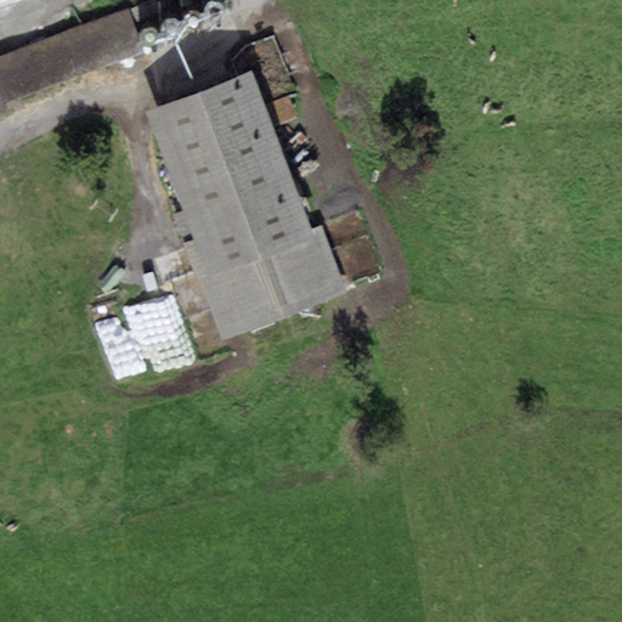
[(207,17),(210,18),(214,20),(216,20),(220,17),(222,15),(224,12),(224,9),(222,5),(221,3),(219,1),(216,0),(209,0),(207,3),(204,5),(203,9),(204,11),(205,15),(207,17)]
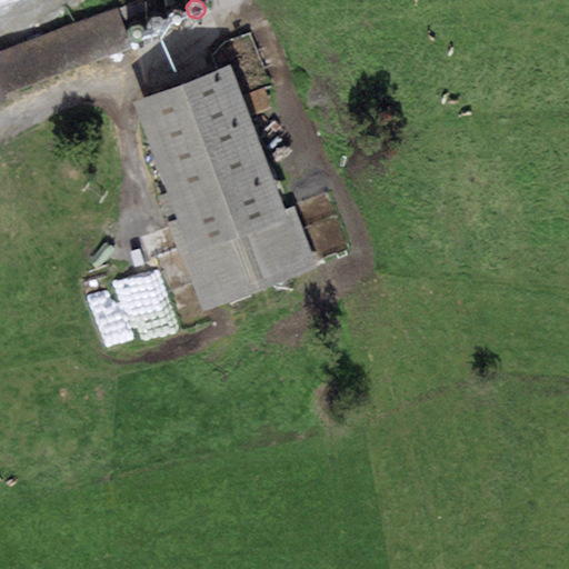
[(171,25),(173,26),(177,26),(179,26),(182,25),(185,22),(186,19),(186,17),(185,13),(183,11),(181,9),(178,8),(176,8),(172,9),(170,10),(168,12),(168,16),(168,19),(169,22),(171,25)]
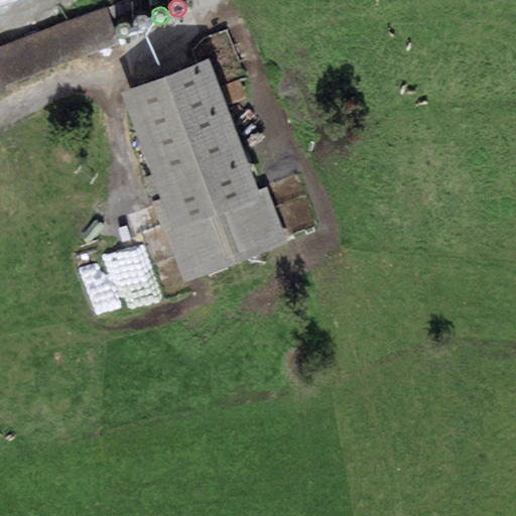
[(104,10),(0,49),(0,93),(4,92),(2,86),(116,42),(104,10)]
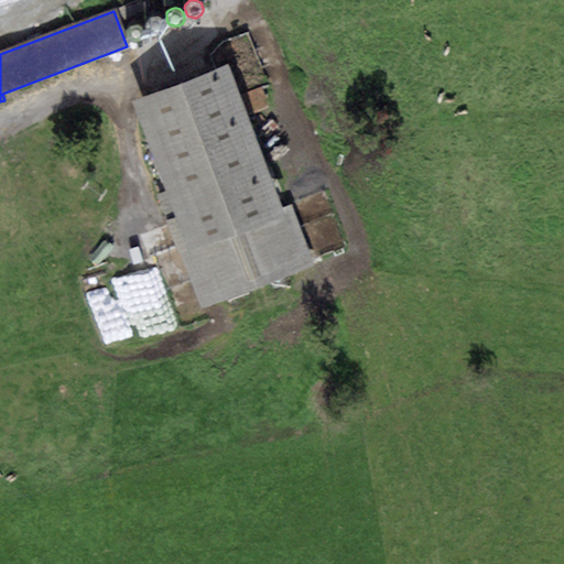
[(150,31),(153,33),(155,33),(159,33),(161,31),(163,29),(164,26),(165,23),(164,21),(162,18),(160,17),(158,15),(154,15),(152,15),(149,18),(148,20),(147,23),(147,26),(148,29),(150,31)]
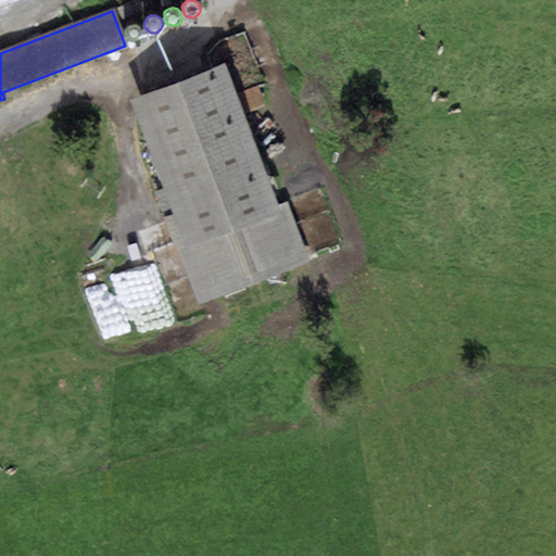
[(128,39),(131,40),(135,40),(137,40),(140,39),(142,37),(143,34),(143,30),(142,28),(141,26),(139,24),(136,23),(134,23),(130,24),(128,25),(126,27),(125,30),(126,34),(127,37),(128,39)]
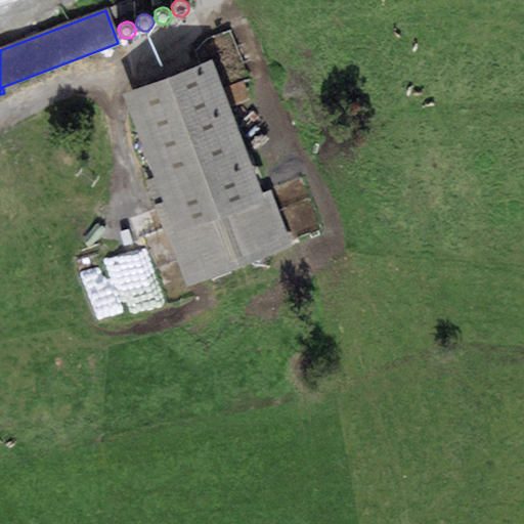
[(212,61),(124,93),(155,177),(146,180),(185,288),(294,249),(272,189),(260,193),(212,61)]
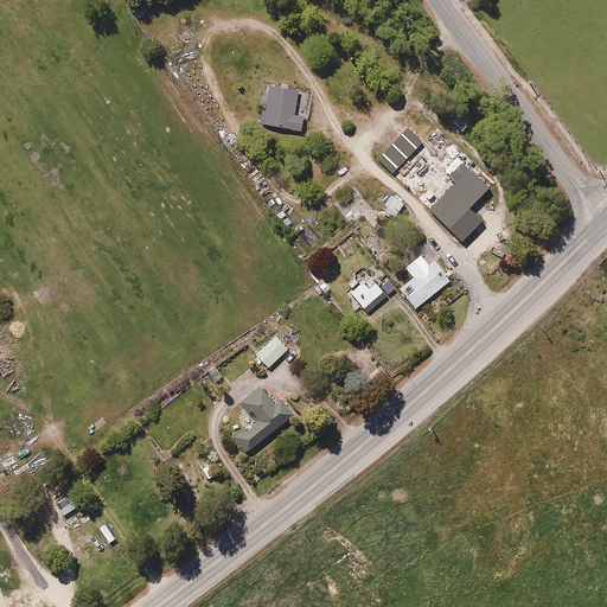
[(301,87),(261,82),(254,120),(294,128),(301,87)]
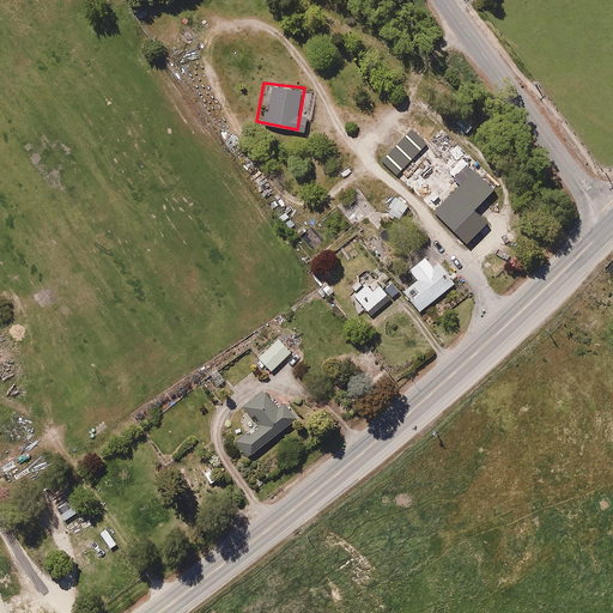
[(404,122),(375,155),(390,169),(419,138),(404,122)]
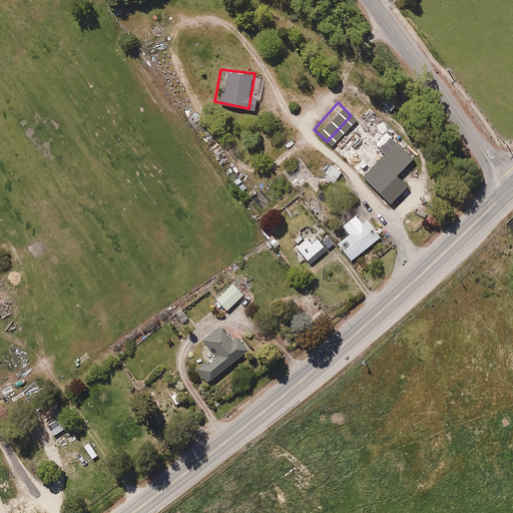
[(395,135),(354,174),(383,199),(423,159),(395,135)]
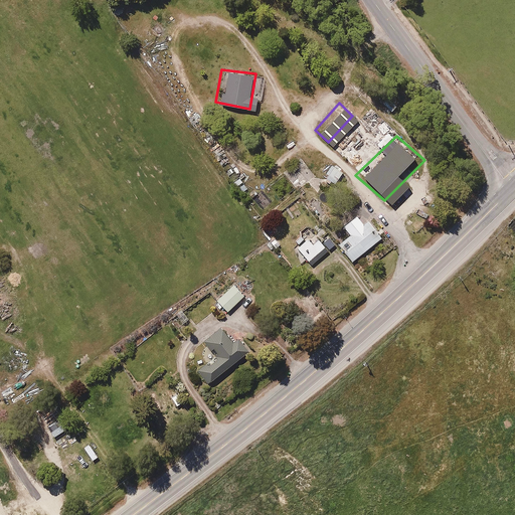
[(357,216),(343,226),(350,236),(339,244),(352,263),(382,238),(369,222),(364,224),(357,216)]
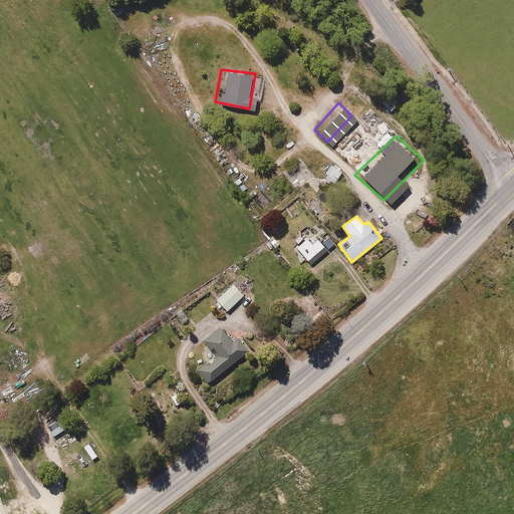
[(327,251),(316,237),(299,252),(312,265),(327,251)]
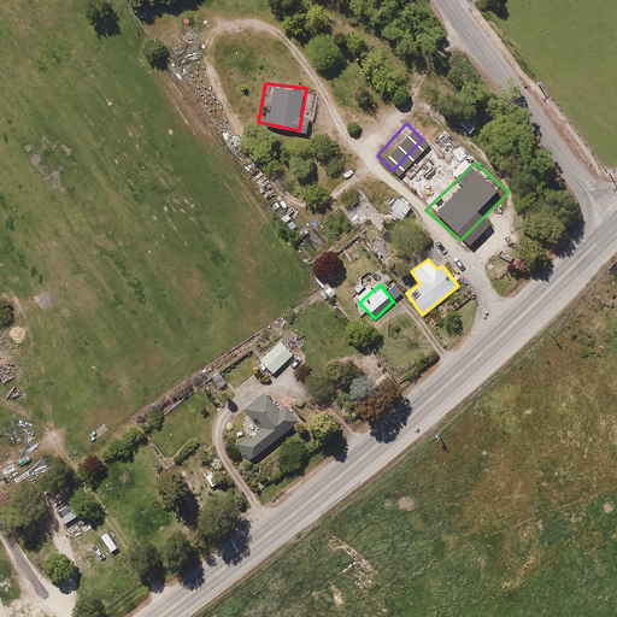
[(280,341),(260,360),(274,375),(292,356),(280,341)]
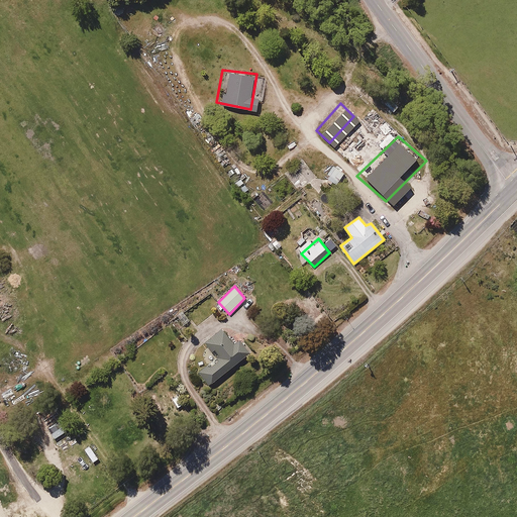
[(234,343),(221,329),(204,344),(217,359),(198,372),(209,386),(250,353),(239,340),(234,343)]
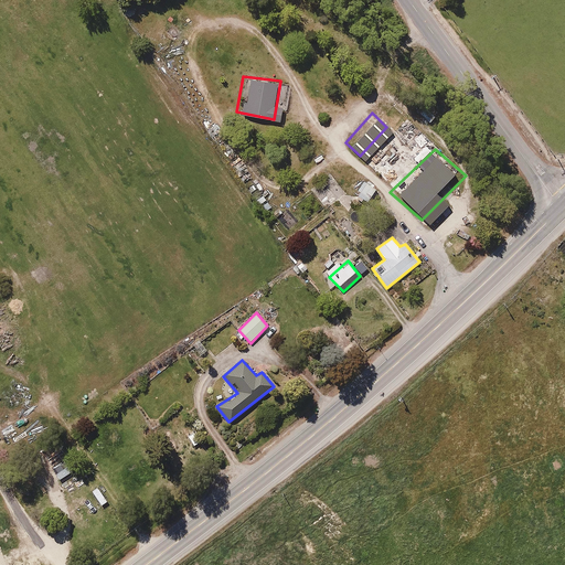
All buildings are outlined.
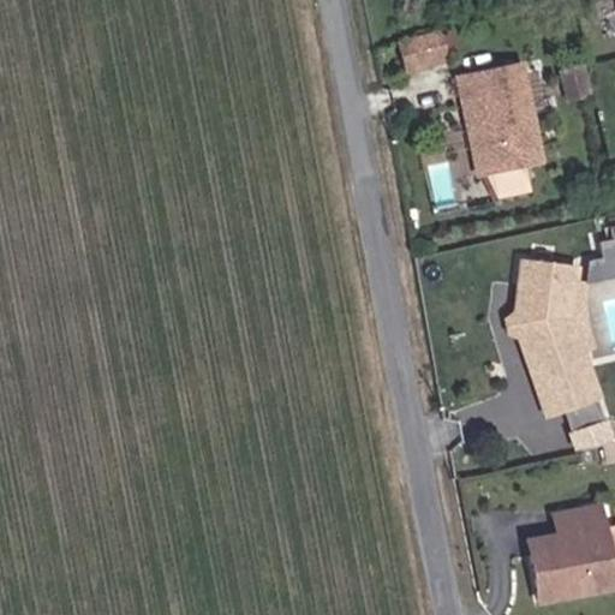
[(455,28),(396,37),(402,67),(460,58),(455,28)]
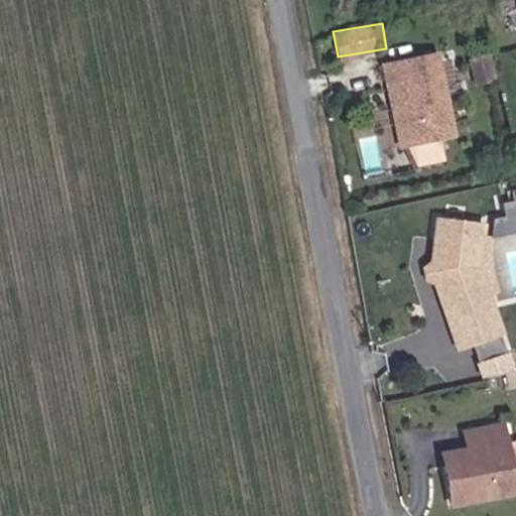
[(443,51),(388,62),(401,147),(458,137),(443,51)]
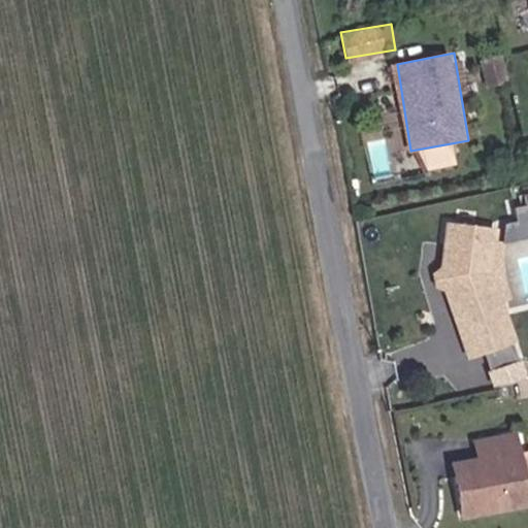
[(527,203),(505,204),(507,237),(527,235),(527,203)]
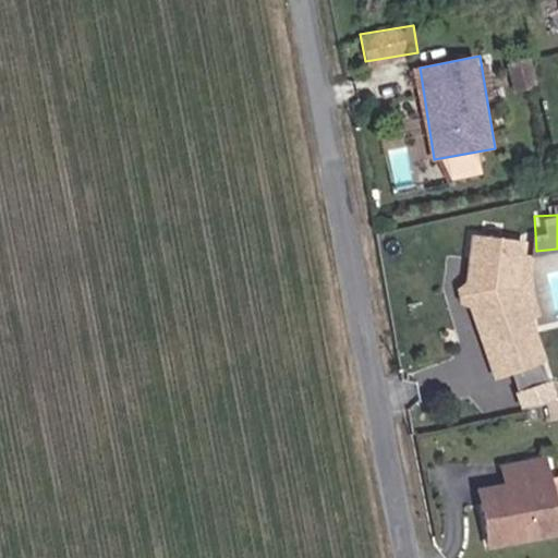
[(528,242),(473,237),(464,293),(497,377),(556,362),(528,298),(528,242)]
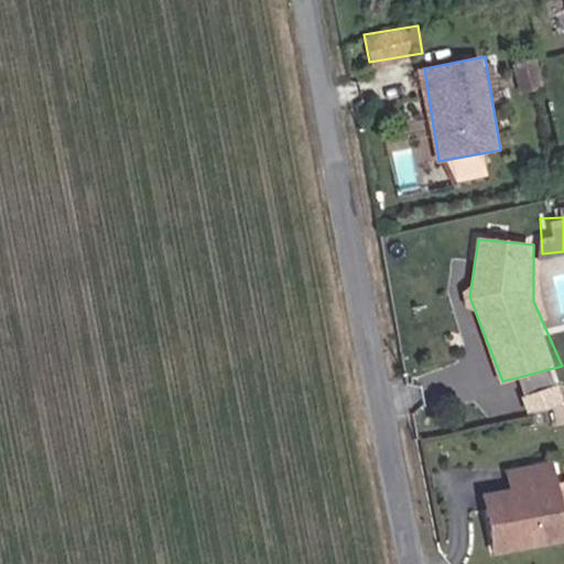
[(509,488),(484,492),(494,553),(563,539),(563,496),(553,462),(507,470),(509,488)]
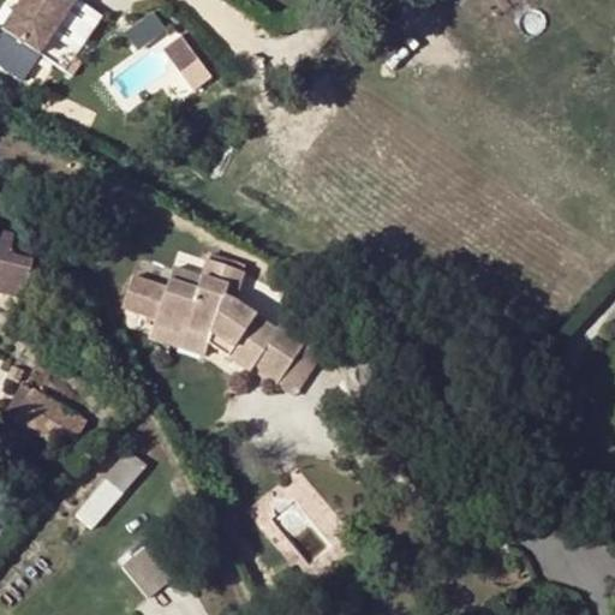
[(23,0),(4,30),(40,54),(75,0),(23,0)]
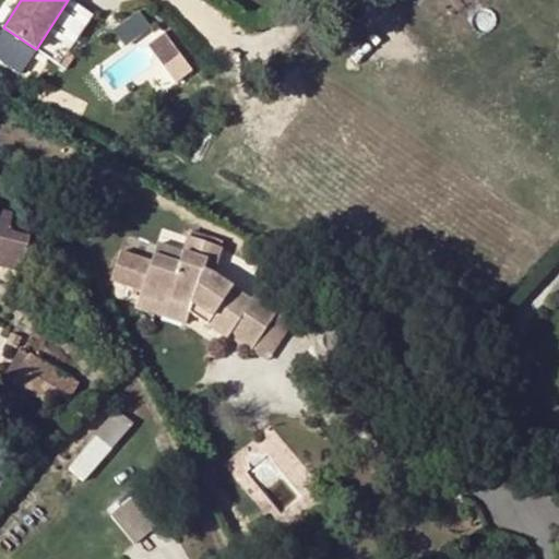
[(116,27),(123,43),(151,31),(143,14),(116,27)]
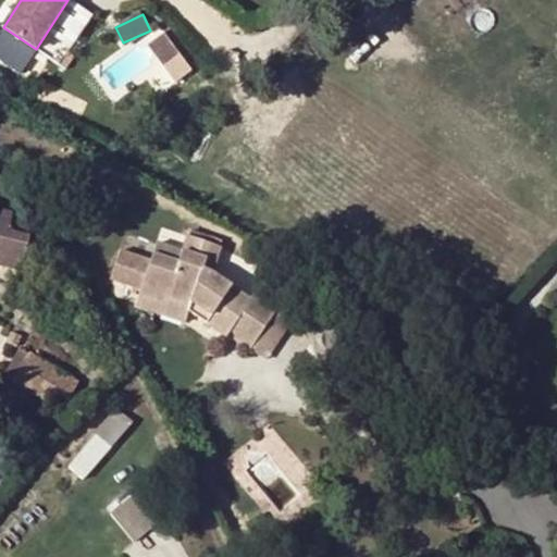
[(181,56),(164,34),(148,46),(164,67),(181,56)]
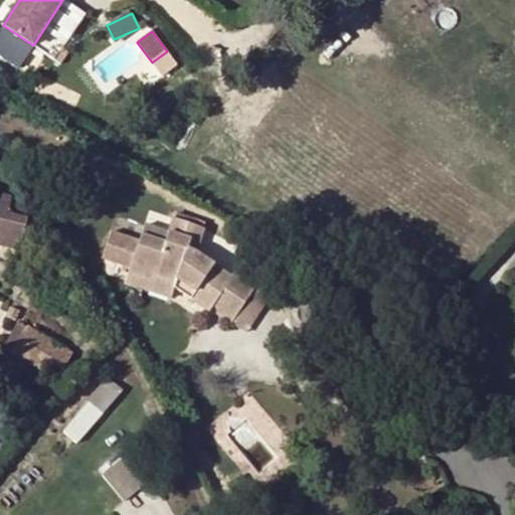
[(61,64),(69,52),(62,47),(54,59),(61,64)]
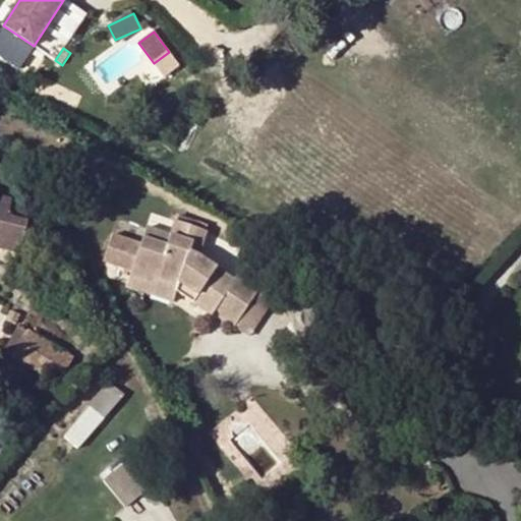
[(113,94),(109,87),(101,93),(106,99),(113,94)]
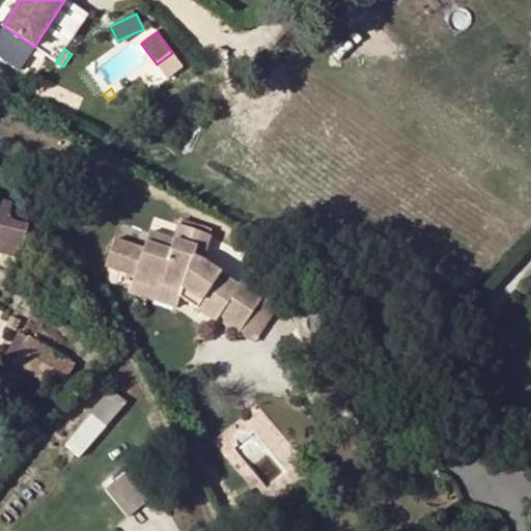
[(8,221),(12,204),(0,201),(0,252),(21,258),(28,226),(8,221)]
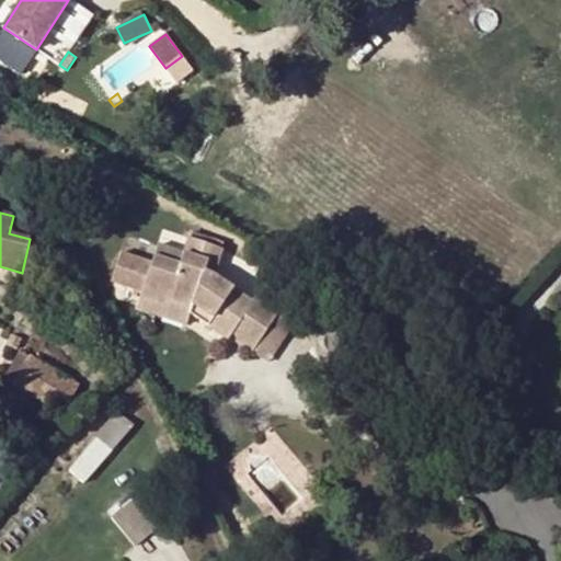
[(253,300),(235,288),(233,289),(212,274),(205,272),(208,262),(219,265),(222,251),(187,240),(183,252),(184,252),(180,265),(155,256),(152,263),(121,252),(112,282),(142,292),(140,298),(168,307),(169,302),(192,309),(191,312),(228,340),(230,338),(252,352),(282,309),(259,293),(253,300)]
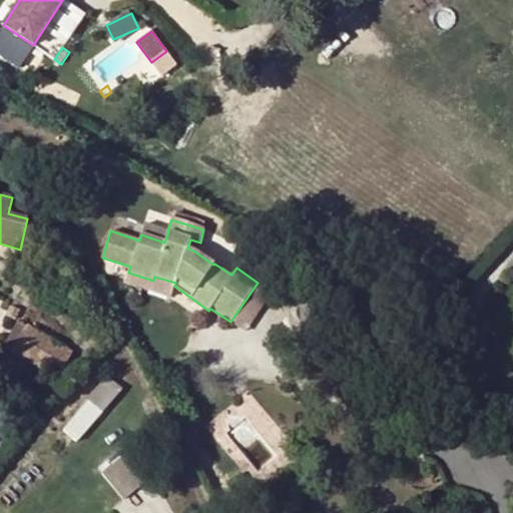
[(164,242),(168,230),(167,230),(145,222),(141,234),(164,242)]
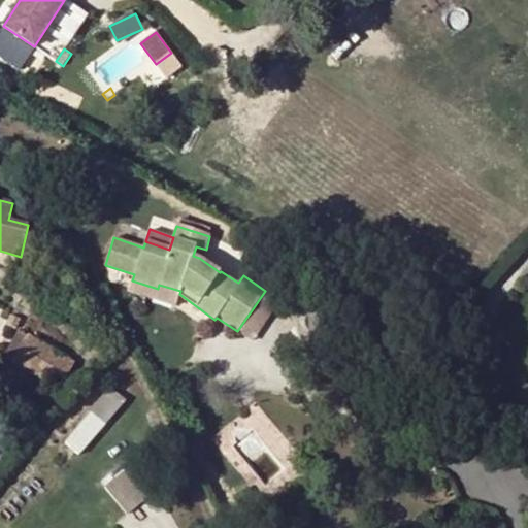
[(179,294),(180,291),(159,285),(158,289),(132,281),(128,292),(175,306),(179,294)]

******

__Exercise requirements__: After removing the pictures, set down every record above exactly as it stands.

__Result for this exercise__:
[(207,17),(210,18),(214,20),(216,20),(220,17),(222,15),(224,12),(224,9),(222,5),(221,3),(219,1),(216,0),(209,0),(207,3),(204,5),(203,9),(204,11),(205,15),(207,17)]
[(171,25),(173,26),(177,26),(179,26),(182,25),(185,22),(186,19),(186,17),(185,13),(183,11),(181,9),(178,8),(176,8),(172,9),(170,10),(168,12),(168,16),(168,19),(169,22),(171,25)]
[(104,10),(0,49),(0,93),(4,92),(2,86),(116,42),(104,10)]
[(150,31),(153,33),(155,33),(159,33),(161,31),(163,29),(164,26),(165,23),(164,21),(162,18),(160,17),(158,15),(154,15),(152,15),(149,18),(148,20),(147,23),(147,26),(148,29),(150,31)]
[(128,39),(131,40),(135,40),(137,40),(140,39),(142,37),(143,34),(143,30),(142,28),(141,26),(139,24),(136,23),(134,23),(130,24),(128,25),(126,27),(125,30),(126,34),(127,37),(128,39)]
[(212,61),(124,93),(155,177),(146,180),(185,288),(294,249),(272,189),(260,193),(212,61)]
[(301,87),(261,82),(254,120),(294,128),(301,87)]
[(404,122),(375,155),(390,169),(419,138),(404,122)]
[(395,135),(354,174),(383,199),(423,159),(395,135)]
[(357,216),(343,226),(350,236),(339,244),(352,263),(382,238),(369,222),(364,224),(357,216)]
[(327,251),(316,237),(299,252),(312,265),(327,251)]
[(280,341),(260,360),(274,375),(292,356),(280,341)]
[(234,343),(221,329),(204,344),(217,359),(198,372),(209,386),(250,353),(239,340),(234,343)]
All buildings are outlined.
[(455,28),(396,37),(402,67),(460,58),(455,28)]
[(443,51),(388,62),(401,147),(458,137),(443,51)]
[(527,203),(505,204),(507,237),(527,235),(527,203)]
[(528,242),(473,237),(464,293),(497,377),(556,362),(528,298),(528,242)]
[(509,488),(484,492),(494,553),(563,539),(563,496),(553,462),(507,470),(509,488)]
[(23,0),(4,30),(40,54),(75,0),(23,0)]
[(116,27),(123,43),(151,31),(143,14),(116,27)]
[(181,56),(164,34),(148,46),(164,67),(181,56)]
[(61,64),(69,52),(62,47),(54,59),(61,64)]
[(113,94),(109,87),(101,93),(106,99),(113,94)]
[(8,221),(12,204),(0,201),(0,252),(21,258),(28,226),(8,221)]
[(253,300),(235,288),(233,289),(212,274),(205,272),(208,262),(219,265),(222,251),(187,240),(183,252),(184,252),(180,265),(155,256),(152,263),(121,252),(112,282),(142,292),(140,298),(168,307),(169,302),(192,309),(191,312),(228,340),(230,338),(252,352),(282,309),(259,293),(253,300)]
[(164,242),(168,230),(167,230),(145,222),(141,234),(164,242)]
[(179,294),(180,291),(159,285),(158,289),(132,281),(128,292),(175,306),(179,294)]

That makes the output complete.